Stored rows:

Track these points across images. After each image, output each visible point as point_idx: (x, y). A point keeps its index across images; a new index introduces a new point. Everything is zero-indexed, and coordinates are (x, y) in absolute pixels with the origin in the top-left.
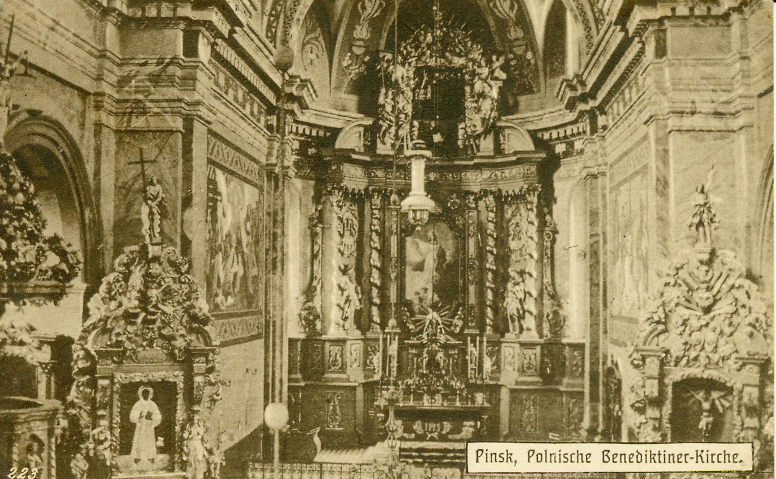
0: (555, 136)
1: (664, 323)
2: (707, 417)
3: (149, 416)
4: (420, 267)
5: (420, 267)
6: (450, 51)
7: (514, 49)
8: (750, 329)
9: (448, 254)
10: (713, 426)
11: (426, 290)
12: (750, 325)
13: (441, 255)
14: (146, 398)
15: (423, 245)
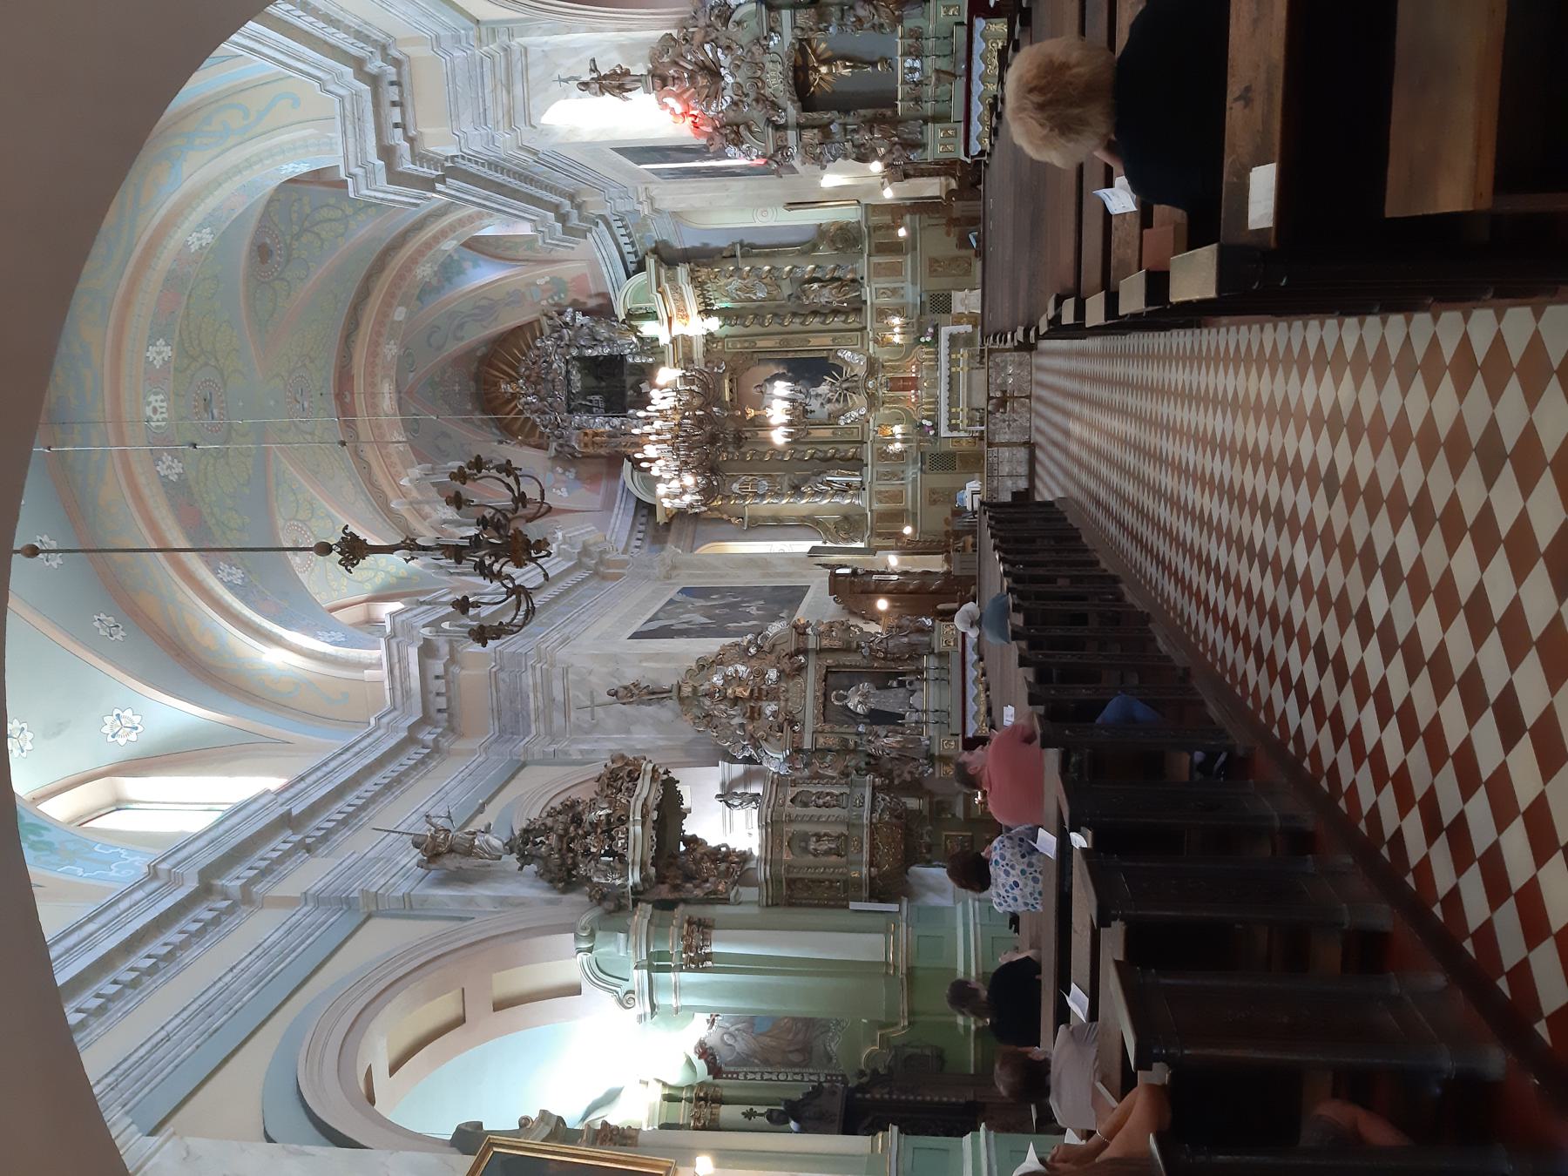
0: (628, 248)
1: (738, 127)
2: (836, 66)
3: (866, 696)
6: (547, 373)
7: (536, 300)
8: (730, 25)
10: (847, 60)
11: (818, 395)
12: (726, 24)
14: (846, 697)
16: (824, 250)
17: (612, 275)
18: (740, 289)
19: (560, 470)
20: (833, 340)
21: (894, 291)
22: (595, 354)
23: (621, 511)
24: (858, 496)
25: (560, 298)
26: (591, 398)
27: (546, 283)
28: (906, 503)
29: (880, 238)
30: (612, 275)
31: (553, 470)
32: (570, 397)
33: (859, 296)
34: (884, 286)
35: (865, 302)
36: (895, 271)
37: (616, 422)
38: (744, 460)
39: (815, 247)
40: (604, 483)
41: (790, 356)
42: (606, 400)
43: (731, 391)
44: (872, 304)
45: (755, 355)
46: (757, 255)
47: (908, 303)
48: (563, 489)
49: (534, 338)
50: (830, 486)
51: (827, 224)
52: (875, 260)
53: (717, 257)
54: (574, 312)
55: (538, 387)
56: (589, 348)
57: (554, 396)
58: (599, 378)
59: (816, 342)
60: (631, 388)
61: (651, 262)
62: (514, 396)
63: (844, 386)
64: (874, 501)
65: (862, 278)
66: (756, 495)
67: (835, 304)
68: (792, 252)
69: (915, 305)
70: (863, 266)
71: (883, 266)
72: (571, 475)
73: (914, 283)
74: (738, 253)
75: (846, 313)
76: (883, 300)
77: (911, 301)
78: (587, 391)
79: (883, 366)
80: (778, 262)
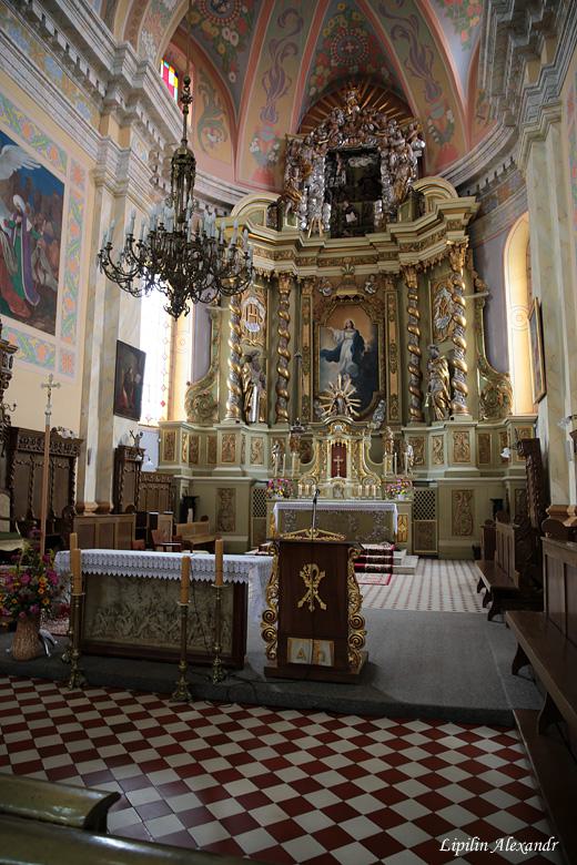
4: (335, 356)
5: (335, 356)
7: (432, 114)
9: (366, 341)
13: (358, 341)
15: (337, 333)
16: (481, 381)
17: (455, 172)
18: (444, 301)
19: (277, 147)
20: (394, 395)
21: (440, 455)
22: (383, 172)
23: (228, 190)
24: (233, 416)
25: (435, 137)
26: (344, 174)
27: (449, 121)
28: (223, 466)
29: (495, 439)
30: (455, 172)
31: (276, 140)
32: (347, 154)
33: (436, 420)
34: (445, 444)
35: (430, 425)
36: (460, 456)
37: (321, 194)
38: (280, 310)
39: (485, 372)
40: (264, 186)
41: (381, 356)
42: (341, 188)
43: (347, 297)
44: (428, 432)
45: (381, 321)
46: (476, 314)
47: (427, 469)
48: (257, 149)
49: (398, 119)
50: (248, 390)
51: (508, 384)
52: (472, 433)
53: (475, 274)
54: (422, 149)
55: (352, 125)
56: (388, 165)
57: (344, 138)
58: (361, 182)
59: (394, 378)
60: (350, 206)
61: (470, 202)
62: (343, 105)
63: (339, 400)
64: (224, 432)
65: (452, 419)
66: (238, 317)
67: (427, 395)
68: (481, 351)
69: (425, 475)
70: (465, 417)
71: (465, 441)
72: (271, 157)
73: (447, 474)
74: (478, 295)
75: (420, 407)
76: (431, 443)
77: (430, 472)
78: (350, 172)
79: (358, 441)
80: (470, 333)
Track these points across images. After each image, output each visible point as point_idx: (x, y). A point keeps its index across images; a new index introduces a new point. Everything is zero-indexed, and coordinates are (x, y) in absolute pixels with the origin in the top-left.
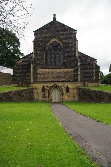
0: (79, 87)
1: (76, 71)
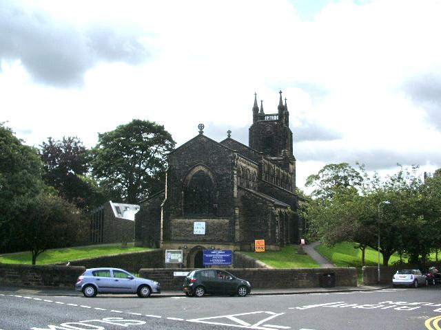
1: (232, 224)
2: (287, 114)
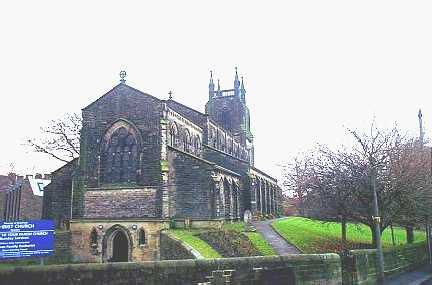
0: (164, 232)
1: (159, 194)
2: (243, 91)
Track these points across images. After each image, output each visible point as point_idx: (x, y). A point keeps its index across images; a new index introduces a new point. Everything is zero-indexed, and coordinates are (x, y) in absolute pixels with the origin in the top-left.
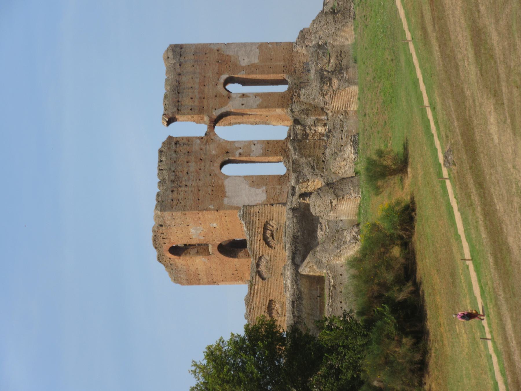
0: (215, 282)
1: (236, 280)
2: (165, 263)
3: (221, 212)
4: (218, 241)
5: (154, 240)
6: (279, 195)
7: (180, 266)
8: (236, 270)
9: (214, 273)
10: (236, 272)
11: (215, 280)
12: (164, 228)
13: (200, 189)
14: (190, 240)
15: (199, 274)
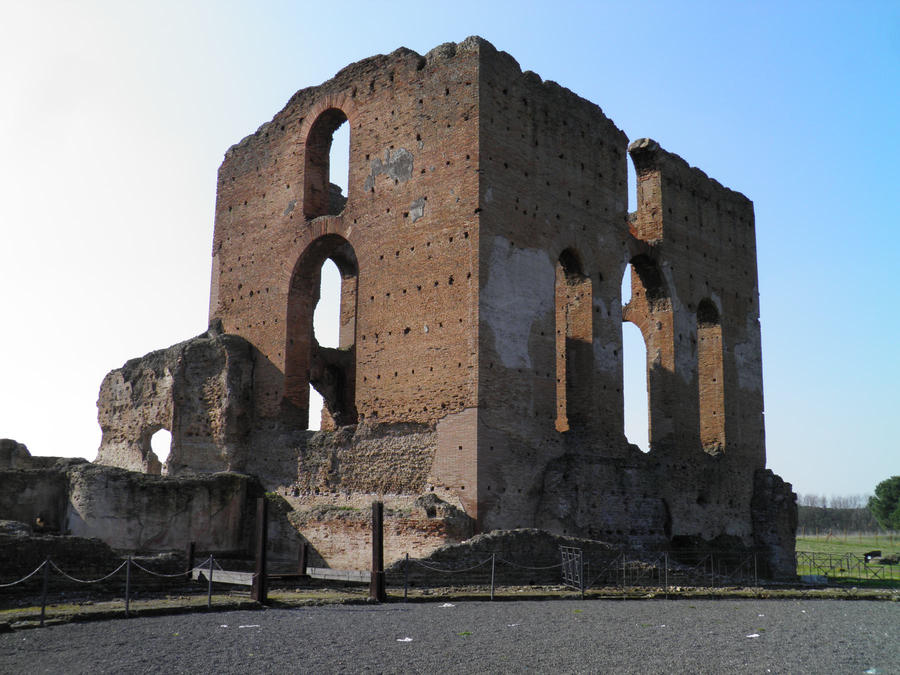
0: (221, 247)
1: (221, 296)
2: (288, 112)
3: (473, 224)
4: (354, 232)
5: (367, 62)
6: (512, 407)
7: (274, 152)
8: (252, 293)
9: (250, 237)
10: (245, 291)
11: (226, 244)
12: (412, 74)
13: (530, 177)
14: (364, 156)
15: (246, 203)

What you have to do:
Copy all of the data above line for line, exactly as it appears, and leave out the pictures.

Solution to this task:
Track these points across images. After each image, output each visible point as point_idx: (x, y). A point keeps its index across images; a new index introduces a new point. Everything is zero-indexed, and coordinates are (x, y) in absolute pixels with the origin in the top-left.
0: (555, 136)
1: (664, 323)
2: (707, 417)
3: (149, 416)
4: (420, 267)
5: (420, 267)
6: (450, 51)
7: (514, 49)
8: (750, 329)
9: (448, 254)
10: (713, 426)
11: (426, 290)
12: (750, 325)
13: (441, 255)
14: (146, 398)
15: (423, 245)
0: (628, 248)
1: (738, 127)
2: (836, 66)
3: (866, 696)
6: (547, 373)
7: (536, 300)
8: (730, 25)
10: (847, 60)
11: (818, 395)
12: (726, 24)
14: (846, 697)
16: (824, 250)
17: (612, 275)
18: (740, 289)
19: (560, 470)
20: (833, 340)
21: (894, 291)
22: (595, 354)
23: (621, 511)
24: (858, 496)
25: (560, 298)
26: (591, 398)
27: (546, 283)
28: (906, 503)
29: (880, 238)
30: (612, 275)
31: (553, 470)
32: (570, 397)
33: (859, 296)
34: (884, 286)
35: (865, 302)
36: (895, 271)
37: (616, 422)
38: (744, 460)
39: (815, 247)
40: (604, 483)
41: (790, 356)
42: (606, 400)
43: (731, 391)
44: (872, 304)
45: (755, 355)
46: (757, 255)
47: (908, 303)
48: (563, 489)
49: (534, 338)
50: (830, 486)
51: (827, 224)
52: (875, 260)
53: (717, 257)
54: (574, 312)
55: (538, 387)
56: (589, 348)
57: (554, 396)
58: (599, 378)
59: (816, 342)
60: (631, 388)
61: (651, 262)
62: (514, 396)
63: (844, 386)
64: (874, 501)
65: (862, 278)
66: (756, 495)
67: (835, 304)
68: (792, 252)
69: (915, 305)
70: (863, 266)
71: (883, 266)
72: (571, 475)
73: (914, 283)
74: (738, 253)
75: (846, 313)
76: (883, 300)
77: (911, 301)
78: (587, 391)
79: (883, 366)
80: (778, 262)
4: (335, 356)
5: (335, 356)
7: (432, 114)
9: (366, 341)
13: (358, 341)
15: (337, 333)
16: (481, 381)
17: (455, 172)
18: (444, 301)
19: (277, 147)
20: (394, 395)
21: (440, 455)
22: (383, 172)
23: (228, 190)
24: (233, 416)
25: (435, 137)
26: (344, 174)
27: (449, 121)
28: (223, 466)
29: (495, 439)
30: (455, 172)
31: (276, 140)
32: (347, 154)
33: (436, 420)
34: (445, 444)
35: (430, 425)
36: (460, 456)
37: (321, 194)
38: (280, 310)
39: (485, 372)
40: (264, 186)
41: (381, 356)
42: (341, 188)
43: (347, 297)
44: (428, 432)
45: (381, 321)
46: (476, 314)
47: (427, 469)
48: (257, 149)
49: (398, 119)
50: (248, 390)
51: (508, 384)
52: (472, 433)
53: (475, 274)
54: (422, 149)
55: (352, 125)
56: (388, 165)
57: (344, 138)
58: (361, 182)
59: (394, 378)
60: (350, 206)
61: (470, 202)
62: (343, 105)
63: (339, 400)
64: (224, 432)
65: (452, 419)
66: (238, 317)
67: (427, 395)
68: (481, 351)
69: (425, 475)
70: (465, 417)
71: (465, 441)
72: (271, 157)
73: (447, 474)
74: (478, 295)
75: (420, 407)
76: (431, 443)
77: (430, 472)
78: (350, 172)
79: (358, 441)
80: (470, 333)
Track these points across images. After each image, output each visible point as point_idx: (x, y). A point keeps its index across images; a new index introduces a new point. Everything is zero-indexed, and coordinates are (x, y) in absolute pixels with the origin in the top-left.
0: (79, 87)
1: (76, 71)
1: (232, 224)
2: (287, 114)
0: (164, 232)
1: (159, 194)
2: (243, 91)
Track these points across images. After each image, output each visible point as point_idx: (x, y). A point keeps its index across images; a new index introduces a new point. Everything is zero-indexed, and coordinates are (x, y) in absolute pixels with the origin in the top-left.
0: (215, 282)
1: (236, 280)
2: (165, 263)
3: (221, 212)
4: (218, 241)
5: (154, 240)
6: (279, 195)
7: (180, 266)
8: (236, 270)
9: (214, 273)
10: (236, 272)
11: (215, 280)
12: (164, 228)
13: (200, 189)
14: (190, 240)
15: (199, 274)
0: (221, 247)
1: (221, 296)
2: (288, 112)
3: (473, 224)
4: (354, 232)
5: (367, 62)
6: (512, 407)
7: (274, 152)
8: (252, 293)
9: (250, 237)
10: (245, 291)
11: (226, 244)
12: (412, 74)
13: (530, 177)
14: (364, 156)
15: (246, 203)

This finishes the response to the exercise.